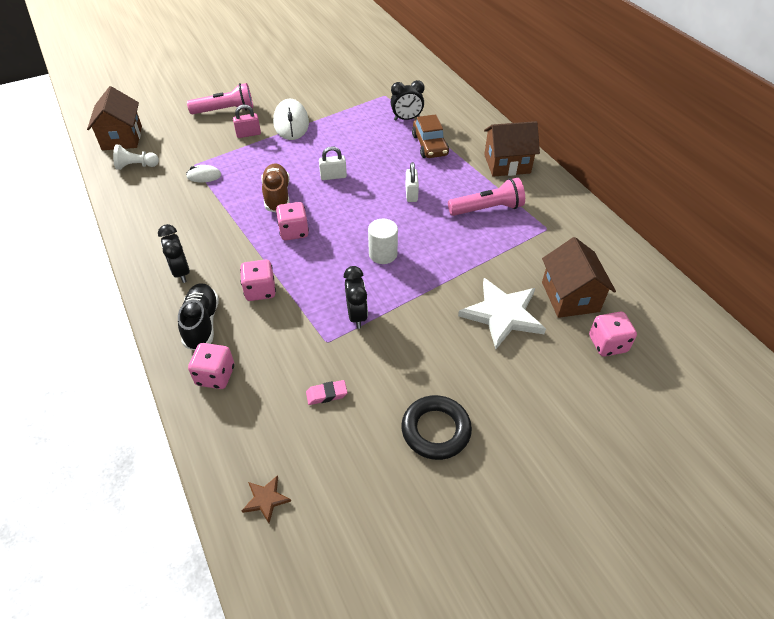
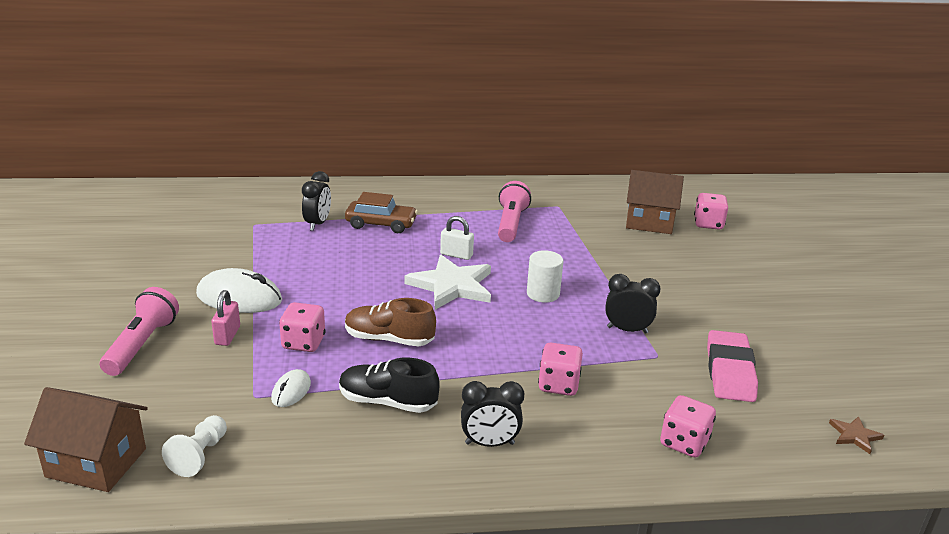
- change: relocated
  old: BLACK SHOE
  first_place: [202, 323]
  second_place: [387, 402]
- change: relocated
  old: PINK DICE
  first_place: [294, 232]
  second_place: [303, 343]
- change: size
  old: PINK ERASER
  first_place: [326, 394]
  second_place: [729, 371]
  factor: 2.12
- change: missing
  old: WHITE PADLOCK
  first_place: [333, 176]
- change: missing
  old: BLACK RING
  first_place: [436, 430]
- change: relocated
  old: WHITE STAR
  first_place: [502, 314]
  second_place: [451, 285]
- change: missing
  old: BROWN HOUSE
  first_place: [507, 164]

Directions.
Only lines belong in the copy, not pictures: write out exactly the lines of the records from the first through the one holding "old: WHITE STAR".

Written response.
- change: relocated
  old: BLACK SHOE
  first_place: [202, 323]
  second_place: [387, 402]
- change: relocated
  old: PINK DICE
  first_place: [294, 232]
  second_place: [303, 343]
- change: size
  old: PINK ERASER
  first_place: [326, 394]
  second_place: [729, 371]
  factor: 2.12
- change: missing
  old: WHITE PADLOCK
  first_place: [333, 176]
- change: missing
  old: BLACK RING
  first_place: [436, 430]
- change: relocated
  old: WHITE STAR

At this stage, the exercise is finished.